**What you need to do**
Below are entries. Copy exactly the lines running from the line that holds "none -> blue brick H10:H12 level 1" to the line that holds "none -> cyan slope C7:D7 level 2 top D", with both ends included.

+ + + +

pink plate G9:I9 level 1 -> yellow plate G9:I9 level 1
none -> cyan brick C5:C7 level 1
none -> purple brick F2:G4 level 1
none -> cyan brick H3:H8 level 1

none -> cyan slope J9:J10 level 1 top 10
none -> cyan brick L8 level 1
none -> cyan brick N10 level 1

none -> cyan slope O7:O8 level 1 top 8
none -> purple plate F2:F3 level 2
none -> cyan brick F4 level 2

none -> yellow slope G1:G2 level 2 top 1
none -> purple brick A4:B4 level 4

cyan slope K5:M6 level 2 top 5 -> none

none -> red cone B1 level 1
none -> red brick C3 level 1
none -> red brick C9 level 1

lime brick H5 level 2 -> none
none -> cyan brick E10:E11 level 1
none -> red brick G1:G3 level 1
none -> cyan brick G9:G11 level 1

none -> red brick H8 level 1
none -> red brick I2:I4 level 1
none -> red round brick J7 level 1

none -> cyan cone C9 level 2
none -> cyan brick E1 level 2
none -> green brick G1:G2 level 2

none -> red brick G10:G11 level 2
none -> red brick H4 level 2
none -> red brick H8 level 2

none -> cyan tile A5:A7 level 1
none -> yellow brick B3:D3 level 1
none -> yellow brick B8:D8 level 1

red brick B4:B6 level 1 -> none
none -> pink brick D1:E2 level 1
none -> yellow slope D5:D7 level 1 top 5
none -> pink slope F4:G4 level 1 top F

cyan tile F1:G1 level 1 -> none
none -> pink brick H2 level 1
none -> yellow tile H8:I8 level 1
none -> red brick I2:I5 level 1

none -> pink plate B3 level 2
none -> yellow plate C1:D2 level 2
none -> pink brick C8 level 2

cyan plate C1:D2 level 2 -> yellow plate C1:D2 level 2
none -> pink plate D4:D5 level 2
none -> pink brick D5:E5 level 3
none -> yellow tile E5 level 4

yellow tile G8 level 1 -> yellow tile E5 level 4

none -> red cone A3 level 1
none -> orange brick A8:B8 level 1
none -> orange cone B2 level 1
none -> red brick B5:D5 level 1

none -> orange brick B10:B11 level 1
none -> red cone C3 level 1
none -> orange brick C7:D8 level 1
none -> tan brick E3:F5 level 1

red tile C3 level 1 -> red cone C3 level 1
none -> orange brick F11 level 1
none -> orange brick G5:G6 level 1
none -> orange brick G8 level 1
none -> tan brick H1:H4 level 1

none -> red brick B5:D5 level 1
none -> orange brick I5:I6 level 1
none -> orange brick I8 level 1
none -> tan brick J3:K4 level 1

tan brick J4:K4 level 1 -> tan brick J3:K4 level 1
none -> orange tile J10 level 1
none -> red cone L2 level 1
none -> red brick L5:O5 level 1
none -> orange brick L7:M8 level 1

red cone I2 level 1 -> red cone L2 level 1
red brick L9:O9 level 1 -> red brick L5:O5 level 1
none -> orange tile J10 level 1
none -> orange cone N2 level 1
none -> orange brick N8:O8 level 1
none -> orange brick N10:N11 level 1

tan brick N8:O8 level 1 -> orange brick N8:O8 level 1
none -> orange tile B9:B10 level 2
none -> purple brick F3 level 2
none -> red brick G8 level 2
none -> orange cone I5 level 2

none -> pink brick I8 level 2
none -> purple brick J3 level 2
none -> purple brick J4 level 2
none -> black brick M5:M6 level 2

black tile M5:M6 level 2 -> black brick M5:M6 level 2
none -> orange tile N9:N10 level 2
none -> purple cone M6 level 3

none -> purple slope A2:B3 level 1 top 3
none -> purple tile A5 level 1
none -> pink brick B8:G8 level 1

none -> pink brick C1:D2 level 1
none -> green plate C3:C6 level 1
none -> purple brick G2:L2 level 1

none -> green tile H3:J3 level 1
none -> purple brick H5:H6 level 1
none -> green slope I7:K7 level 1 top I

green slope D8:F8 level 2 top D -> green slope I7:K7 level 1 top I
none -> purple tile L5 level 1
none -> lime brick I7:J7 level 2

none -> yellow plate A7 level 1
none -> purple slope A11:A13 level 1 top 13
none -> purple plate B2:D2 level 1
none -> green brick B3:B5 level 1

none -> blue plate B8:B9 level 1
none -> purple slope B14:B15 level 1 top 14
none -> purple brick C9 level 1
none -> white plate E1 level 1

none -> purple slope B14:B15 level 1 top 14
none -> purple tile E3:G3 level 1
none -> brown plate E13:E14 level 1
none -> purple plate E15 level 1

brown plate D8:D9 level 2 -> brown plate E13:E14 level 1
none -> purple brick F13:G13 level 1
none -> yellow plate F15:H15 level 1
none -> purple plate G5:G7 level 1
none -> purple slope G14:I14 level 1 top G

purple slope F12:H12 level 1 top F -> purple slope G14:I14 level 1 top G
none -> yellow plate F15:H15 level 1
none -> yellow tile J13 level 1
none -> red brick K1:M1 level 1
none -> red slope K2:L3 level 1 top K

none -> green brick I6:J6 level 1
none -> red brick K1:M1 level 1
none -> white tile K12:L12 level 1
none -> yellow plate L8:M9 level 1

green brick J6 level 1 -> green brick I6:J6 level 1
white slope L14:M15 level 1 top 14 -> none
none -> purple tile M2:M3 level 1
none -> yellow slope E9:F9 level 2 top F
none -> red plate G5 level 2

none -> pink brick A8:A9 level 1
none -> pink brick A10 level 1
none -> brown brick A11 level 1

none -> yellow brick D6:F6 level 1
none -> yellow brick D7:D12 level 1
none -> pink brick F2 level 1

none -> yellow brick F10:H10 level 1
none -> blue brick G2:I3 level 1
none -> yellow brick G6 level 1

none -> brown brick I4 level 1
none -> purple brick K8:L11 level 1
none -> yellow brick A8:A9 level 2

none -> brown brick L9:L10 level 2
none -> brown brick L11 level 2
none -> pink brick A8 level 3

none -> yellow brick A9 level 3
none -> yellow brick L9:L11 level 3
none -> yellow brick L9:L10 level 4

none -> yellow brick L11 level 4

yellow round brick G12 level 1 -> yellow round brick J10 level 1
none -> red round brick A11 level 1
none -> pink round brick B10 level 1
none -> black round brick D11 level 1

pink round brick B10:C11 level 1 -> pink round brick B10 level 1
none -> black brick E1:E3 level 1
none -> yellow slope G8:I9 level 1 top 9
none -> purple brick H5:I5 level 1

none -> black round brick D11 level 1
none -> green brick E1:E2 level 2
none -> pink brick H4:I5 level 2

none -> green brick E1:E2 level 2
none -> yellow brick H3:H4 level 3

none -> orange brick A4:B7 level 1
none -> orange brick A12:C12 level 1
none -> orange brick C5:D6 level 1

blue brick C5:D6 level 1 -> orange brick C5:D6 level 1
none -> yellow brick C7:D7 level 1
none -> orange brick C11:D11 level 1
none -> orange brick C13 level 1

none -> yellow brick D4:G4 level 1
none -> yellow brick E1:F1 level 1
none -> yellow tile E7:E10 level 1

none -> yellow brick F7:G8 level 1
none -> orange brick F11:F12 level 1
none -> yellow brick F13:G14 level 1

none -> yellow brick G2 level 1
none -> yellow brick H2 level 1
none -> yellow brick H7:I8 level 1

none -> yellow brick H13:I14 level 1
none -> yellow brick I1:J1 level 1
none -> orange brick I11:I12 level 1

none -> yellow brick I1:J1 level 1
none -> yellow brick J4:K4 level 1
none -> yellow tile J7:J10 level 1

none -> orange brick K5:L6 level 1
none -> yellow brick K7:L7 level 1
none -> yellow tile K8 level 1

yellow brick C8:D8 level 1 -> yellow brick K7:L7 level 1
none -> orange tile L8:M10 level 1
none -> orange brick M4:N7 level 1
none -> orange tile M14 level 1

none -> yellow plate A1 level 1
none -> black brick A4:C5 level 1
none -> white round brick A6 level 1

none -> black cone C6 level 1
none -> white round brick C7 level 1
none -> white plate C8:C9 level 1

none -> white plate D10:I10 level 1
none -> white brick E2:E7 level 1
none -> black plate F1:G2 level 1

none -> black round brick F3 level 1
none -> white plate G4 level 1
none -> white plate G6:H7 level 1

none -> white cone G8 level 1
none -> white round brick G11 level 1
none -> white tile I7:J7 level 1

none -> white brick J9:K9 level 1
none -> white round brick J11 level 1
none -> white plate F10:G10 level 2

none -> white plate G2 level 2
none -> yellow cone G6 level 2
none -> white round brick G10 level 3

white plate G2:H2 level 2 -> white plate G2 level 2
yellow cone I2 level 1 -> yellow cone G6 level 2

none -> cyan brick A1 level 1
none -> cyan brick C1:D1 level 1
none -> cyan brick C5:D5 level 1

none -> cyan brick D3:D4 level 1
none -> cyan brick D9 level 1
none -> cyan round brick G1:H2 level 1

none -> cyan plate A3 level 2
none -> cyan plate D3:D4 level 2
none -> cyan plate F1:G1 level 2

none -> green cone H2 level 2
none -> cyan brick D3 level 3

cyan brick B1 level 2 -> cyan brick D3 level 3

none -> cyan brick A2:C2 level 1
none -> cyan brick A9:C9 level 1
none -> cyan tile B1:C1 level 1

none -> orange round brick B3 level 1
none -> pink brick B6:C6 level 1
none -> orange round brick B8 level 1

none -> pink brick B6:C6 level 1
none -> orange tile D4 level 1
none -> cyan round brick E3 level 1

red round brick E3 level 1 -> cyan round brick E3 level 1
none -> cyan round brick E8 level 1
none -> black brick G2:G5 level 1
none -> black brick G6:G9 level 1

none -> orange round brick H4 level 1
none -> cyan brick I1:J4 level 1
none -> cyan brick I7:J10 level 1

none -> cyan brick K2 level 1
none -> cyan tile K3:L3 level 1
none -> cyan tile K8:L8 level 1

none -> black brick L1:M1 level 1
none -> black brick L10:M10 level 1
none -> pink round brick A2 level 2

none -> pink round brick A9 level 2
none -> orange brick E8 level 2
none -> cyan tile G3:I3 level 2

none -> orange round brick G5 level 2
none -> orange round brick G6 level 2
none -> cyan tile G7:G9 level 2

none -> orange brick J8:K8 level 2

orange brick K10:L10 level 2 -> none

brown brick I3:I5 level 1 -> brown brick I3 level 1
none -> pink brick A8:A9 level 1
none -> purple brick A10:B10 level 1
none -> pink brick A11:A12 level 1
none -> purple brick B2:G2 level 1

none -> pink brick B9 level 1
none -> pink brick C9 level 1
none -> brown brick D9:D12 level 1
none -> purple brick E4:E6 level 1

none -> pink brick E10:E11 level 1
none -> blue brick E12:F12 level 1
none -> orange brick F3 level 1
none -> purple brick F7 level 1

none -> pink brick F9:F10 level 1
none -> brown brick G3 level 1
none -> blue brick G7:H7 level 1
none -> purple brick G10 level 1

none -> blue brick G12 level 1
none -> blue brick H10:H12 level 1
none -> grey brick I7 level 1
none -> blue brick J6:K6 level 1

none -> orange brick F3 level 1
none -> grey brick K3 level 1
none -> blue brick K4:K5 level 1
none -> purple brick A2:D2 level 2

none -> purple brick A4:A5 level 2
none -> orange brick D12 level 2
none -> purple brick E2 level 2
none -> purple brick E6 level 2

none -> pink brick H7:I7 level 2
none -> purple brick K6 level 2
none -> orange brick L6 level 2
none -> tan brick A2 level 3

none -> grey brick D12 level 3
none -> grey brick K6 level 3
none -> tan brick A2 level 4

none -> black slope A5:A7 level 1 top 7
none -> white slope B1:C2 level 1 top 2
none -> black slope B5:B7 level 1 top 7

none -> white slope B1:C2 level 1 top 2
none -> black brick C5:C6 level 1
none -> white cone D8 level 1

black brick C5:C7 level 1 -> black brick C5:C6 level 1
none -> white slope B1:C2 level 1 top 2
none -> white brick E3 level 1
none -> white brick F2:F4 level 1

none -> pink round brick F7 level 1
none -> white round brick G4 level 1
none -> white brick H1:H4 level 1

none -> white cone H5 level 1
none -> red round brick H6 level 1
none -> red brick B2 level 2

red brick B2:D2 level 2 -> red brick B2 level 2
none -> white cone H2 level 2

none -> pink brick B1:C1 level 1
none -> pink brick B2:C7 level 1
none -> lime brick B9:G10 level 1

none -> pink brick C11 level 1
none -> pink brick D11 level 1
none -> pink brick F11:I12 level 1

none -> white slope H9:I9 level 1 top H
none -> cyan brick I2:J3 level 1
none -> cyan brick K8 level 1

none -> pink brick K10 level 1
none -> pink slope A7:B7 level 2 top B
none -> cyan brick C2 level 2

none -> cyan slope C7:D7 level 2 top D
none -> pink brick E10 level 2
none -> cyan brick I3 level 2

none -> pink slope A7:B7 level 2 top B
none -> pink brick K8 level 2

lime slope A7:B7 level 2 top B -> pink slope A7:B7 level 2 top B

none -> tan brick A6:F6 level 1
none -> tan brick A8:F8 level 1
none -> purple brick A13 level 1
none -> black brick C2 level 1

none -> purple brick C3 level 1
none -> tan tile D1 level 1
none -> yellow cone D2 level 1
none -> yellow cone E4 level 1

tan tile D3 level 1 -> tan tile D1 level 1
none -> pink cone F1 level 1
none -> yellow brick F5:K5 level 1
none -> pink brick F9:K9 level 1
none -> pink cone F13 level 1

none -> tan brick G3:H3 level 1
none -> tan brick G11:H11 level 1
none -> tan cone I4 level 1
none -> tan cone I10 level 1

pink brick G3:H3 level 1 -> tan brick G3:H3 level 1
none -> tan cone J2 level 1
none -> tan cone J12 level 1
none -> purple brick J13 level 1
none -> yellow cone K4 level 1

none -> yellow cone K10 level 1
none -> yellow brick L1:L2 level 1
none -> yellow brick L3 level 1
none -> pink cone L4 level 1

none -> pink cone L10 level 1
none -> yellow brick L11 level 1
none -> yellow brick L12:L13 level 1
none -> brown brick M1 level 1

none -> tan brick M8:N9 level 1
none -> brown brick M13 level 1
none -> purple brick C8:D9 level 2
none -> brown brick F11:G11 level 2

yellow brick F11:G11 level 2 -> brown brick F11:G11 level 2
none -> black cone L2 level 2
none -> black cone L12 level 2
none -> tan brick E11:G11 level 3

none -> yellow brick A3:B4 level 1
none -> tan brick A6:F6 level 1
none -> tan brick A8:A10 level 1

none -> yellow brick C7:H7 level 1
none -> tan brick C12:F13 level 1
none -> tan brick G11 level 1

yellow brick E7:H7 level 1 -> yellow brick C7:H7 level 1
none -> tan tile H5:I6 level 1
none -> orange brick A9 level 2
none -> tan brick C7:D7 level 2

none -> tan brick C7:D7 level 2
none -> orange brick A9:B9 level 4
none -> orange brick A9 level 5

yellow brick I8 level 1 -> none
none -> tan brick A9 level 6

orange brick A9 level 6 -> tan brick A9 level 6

+ + + +

**Response**
none -> blue brick H10:H12 level 1
none -> grey brick I7 level 1
none -> blue brick J6:K6 level 1

none -> orange brick F3 level 1
none -> grey brick K3 level 1
none -> blue brick K4:K5 level 1
none -> purple brick A2:D2 level 2

none -> purple brick A4:A5 level 2
none -> orange brick D12 level 2
none -> purple brick E2 level 2
none -> purple brick E6 level 2

none -> pink brick H7:I7 level 2
none -> purple brick K6 level 2
none -> orange brick L6 level 2
none -> tan brick A2 level 3

none -> grey brick D12 level 3
none -> grey brick K6 level 3
none -> tan brick A2 level 4

none -> black slope A5:A7 level 1 top 7
none -> white slope B1:C2 level 1 top 2
none -> black slope B5:B7 level 1 top 7

none -> white slope B1:C2 level 1 top 2
none -> black brick C5:C6 level 1
none -> white cone D8 level 1

black brick C5:C7 level 1 -> black brick C5:C6 level 1
none -> white slope B1:C2 level 1 top 2
none -> white brick E3 level 1
none -> white brick F2:F4 level 1

none -> pink round brick F7 level 1
none -> white round brick G4 level 1
none -> white brick H1:H4 level 1

none -> white cone H5 level 1
none -> red round brick H6 level 1
none -> red brick B2 level 2

red brick B2:D2 level 2 -> red brick B2 level 2
none -> white cone H2 level 2

none -> pink brick B1:C1 level 1
none -> pink brick B2:C7 level 1
none -> lime brick B9:G10 level 1

none -> pink brick C11 level 1
none -> pink brick D11 level 1
none -> pink brick F11:I12 level 1

none -> white slope H9:I9 level 1 top H
none -> cyan brick I2:J3 level 1
none -> cyan brick K8 level 1

none -> pink brick K10 level 1
none -> pink slope A7:B7 level 2 top B
none -> cyan brick C2 level 2

none -> cyan slope C7:D7 level 2 top D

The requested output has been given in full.